:: WHAT THE EXERCISE ASKS ::
Set down the entries again word for word, without any of the images.

:: MATERIAL PROVIDED ::
"""

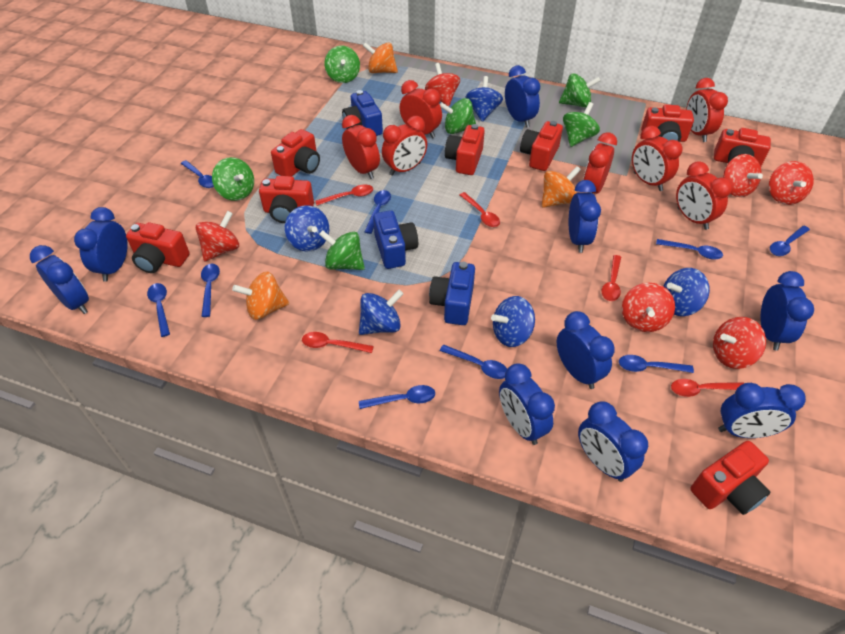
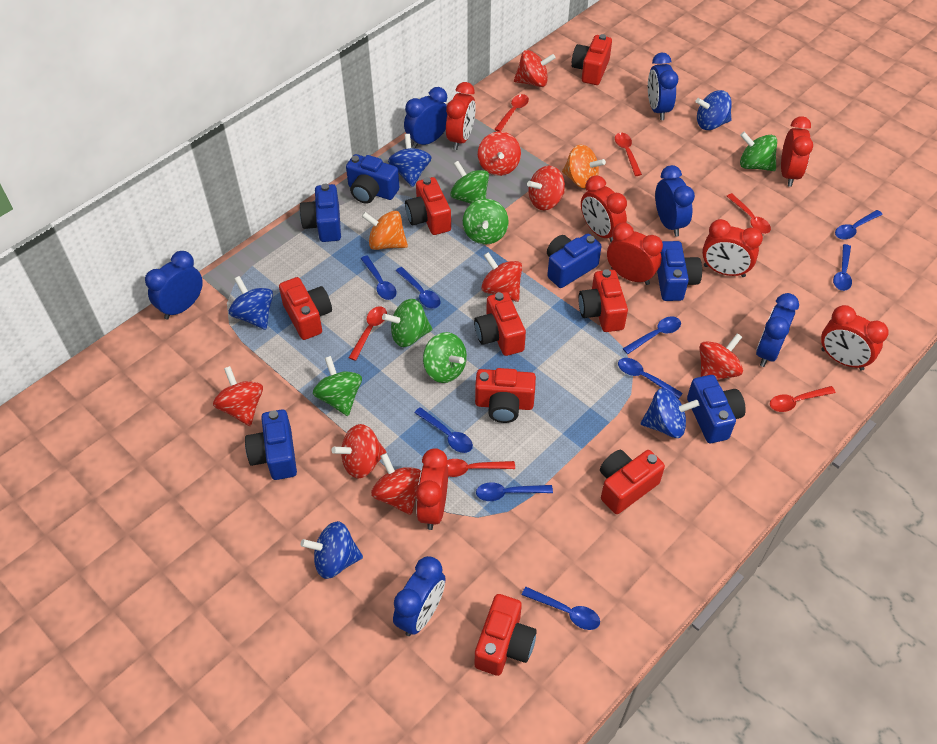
blue camera: 3 -> 6
blue clock: 9 -> 6
orange spinning top: 3 -> 2
red spinning top: 6 -> 8
red spoon: 5 -> 6

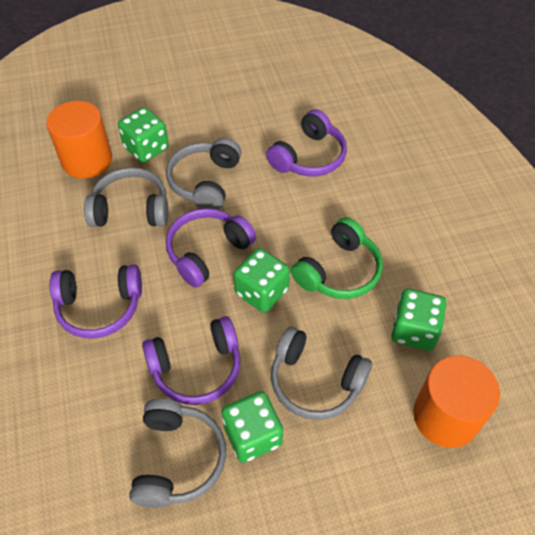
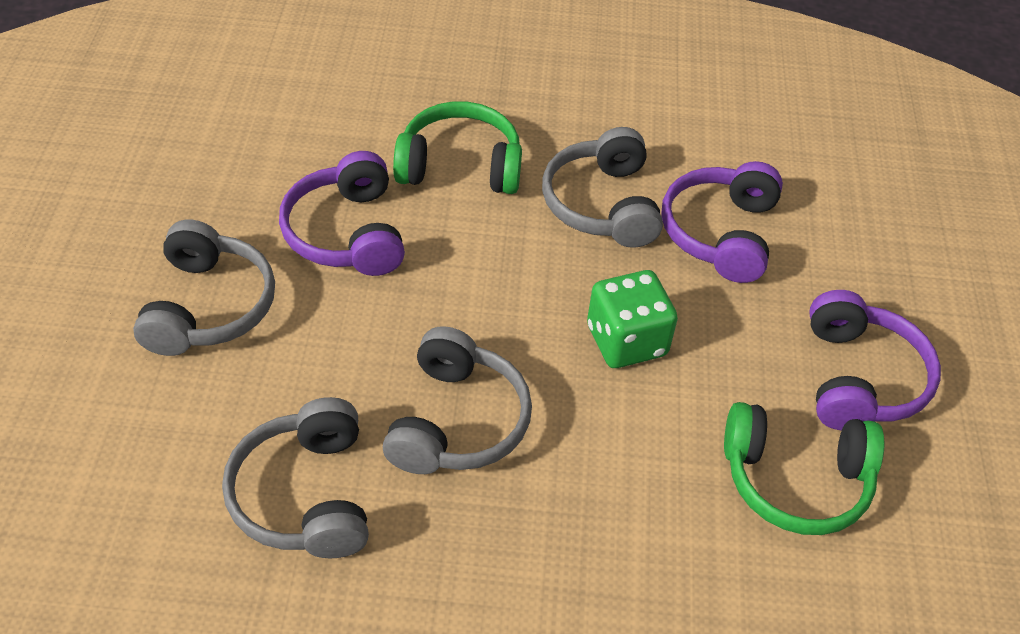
green dice: 4 -> 1
green headphones: 1 -> 2
orange cylinder: 2 -> 0
purple headphones: 4 -> 3

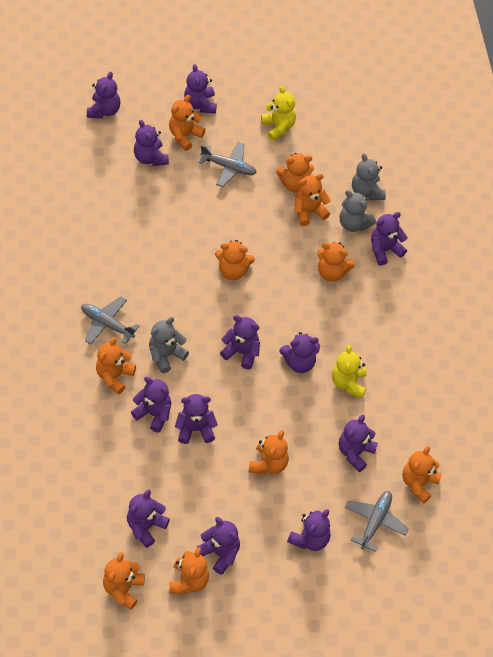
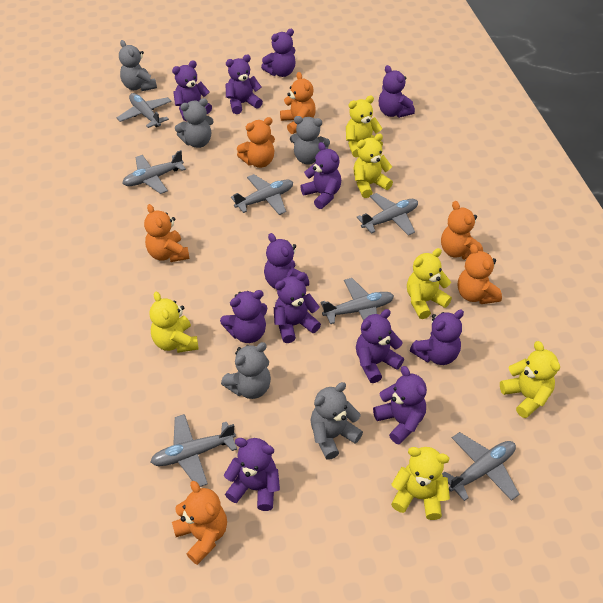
grey plane: 3 -> 7
grey teddy bear: 3 -> 5
orange teddy bear: 10 -> 6
yellow teddy bear: 2 -> 6

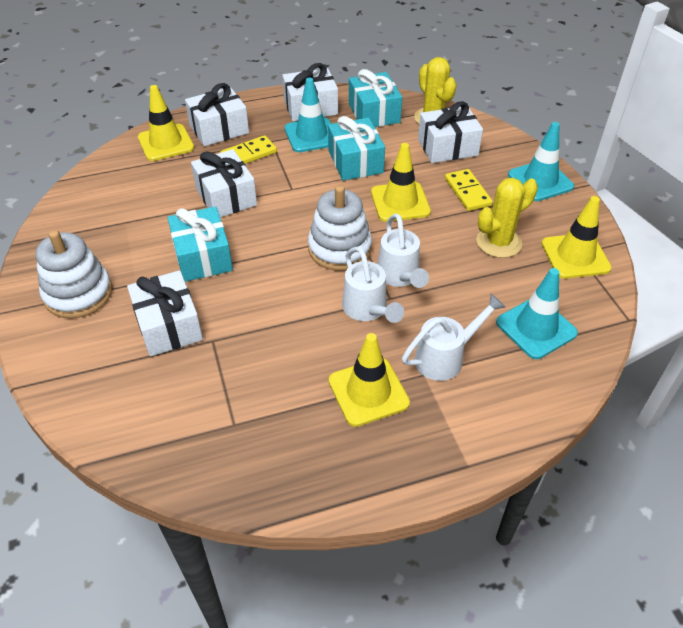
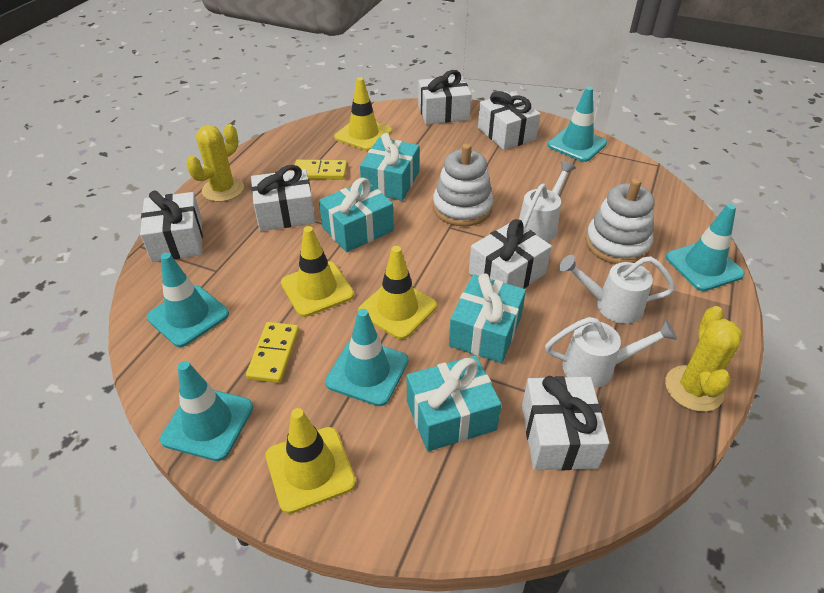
turquoise gift: 3 -> 4
turquoise traffic cone: 3 -> 5
white gift: 5 -> 6

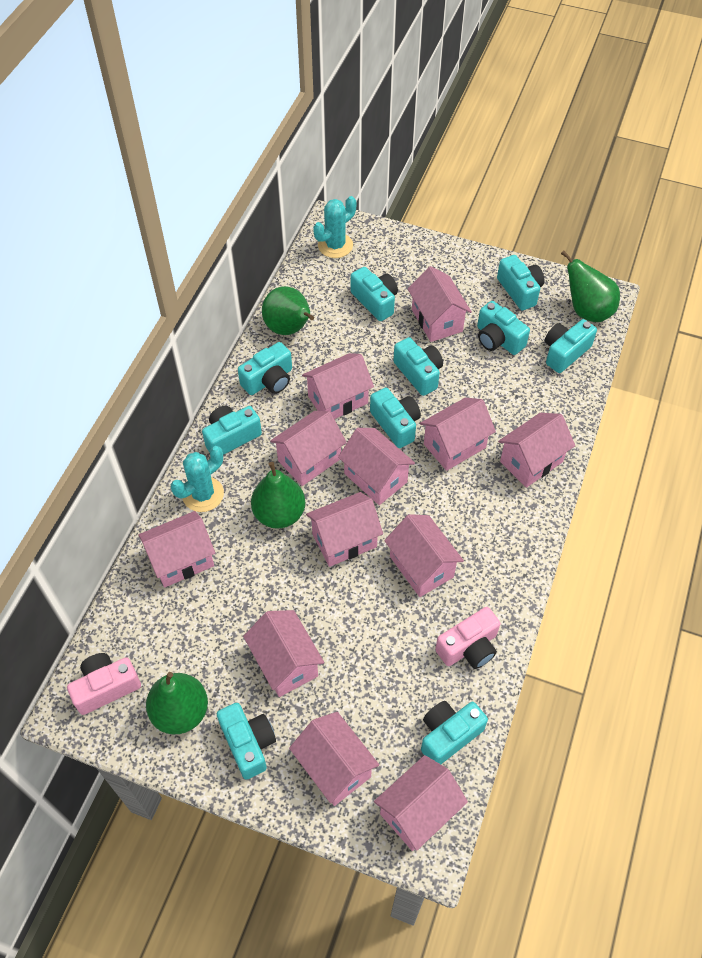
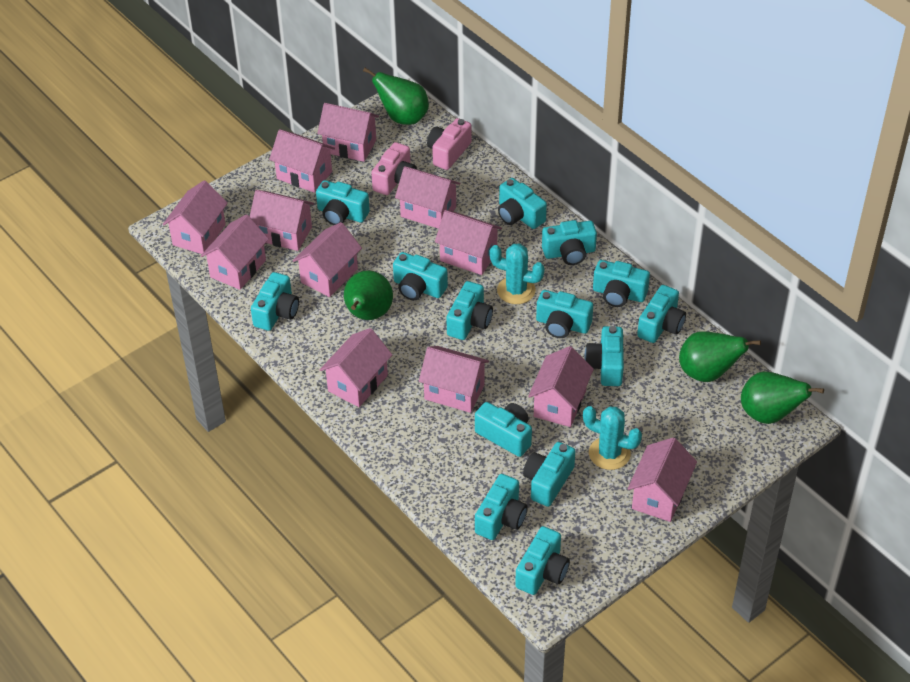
turquoise camera: 10 -> 14

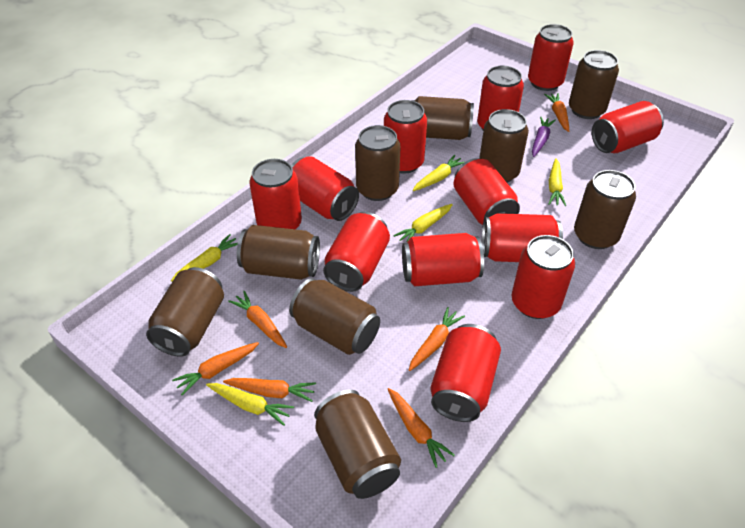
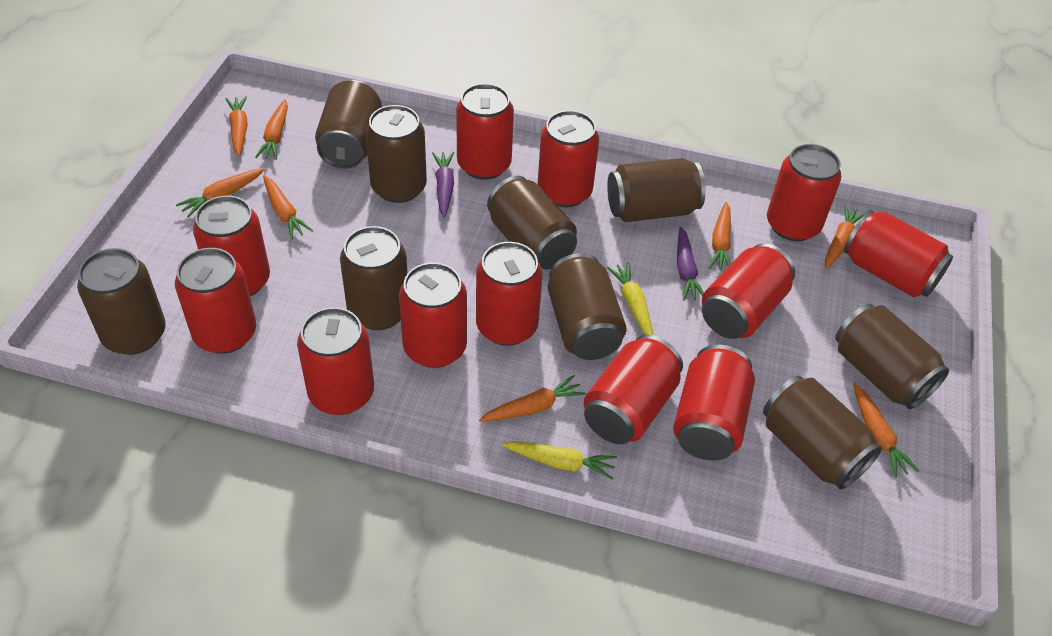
orange carrot: 6 -> 8
purple carrot: 1 -> 2
yellow carrot: 5 -> 2

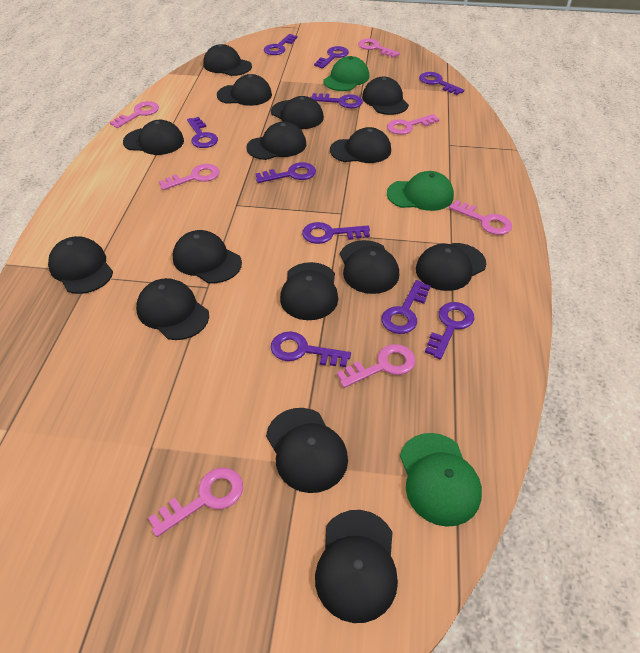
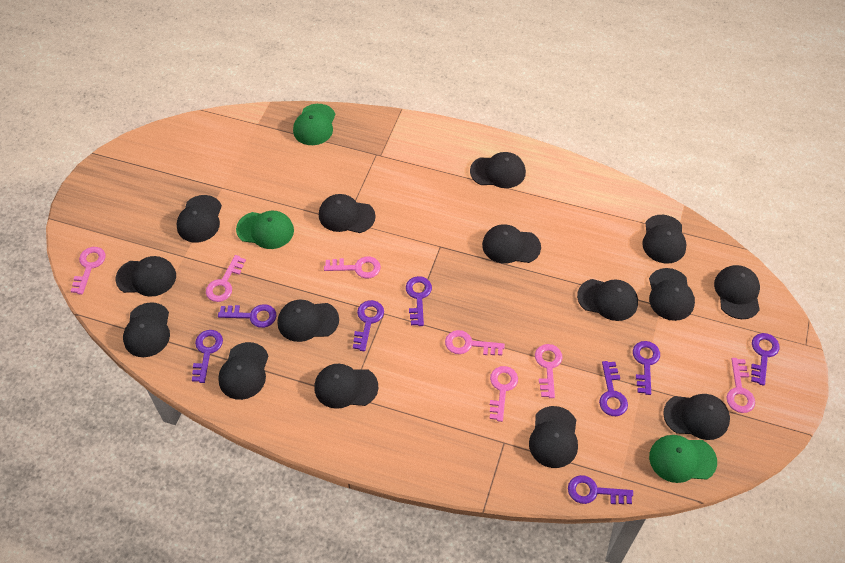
purple key: 10 -> 8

"""

:: SOLUTION TO THE PROBLEM ::
blue camera: 3 -> 6
blue clock: 9 -> 6
orange spinning top: 3 -> 2
red spinning top: 6 -> 8
red spoon: 5 -> 6

green dice: 4 -> 1
green headphones: 1 -> 2
orange cylinder: 2 -> 0
purple headphones: 4 -> 3

grey plane: 3 -> 7
grey teddy bear: 3 -> 5
orange teddy bear: 10 -> 6
yellow teddy bear: 2 -> 6

turquoise gift: 3 -> 4
turquoise traffic cone: 3 -> 5
white gift: 5 -> 6

turquoise camera: 10 -> 14

orange carrot: 6 -> 8
purple carrot: 1 -> 2
yellow carrot: 5 -> 2

purple key: 10 -> 8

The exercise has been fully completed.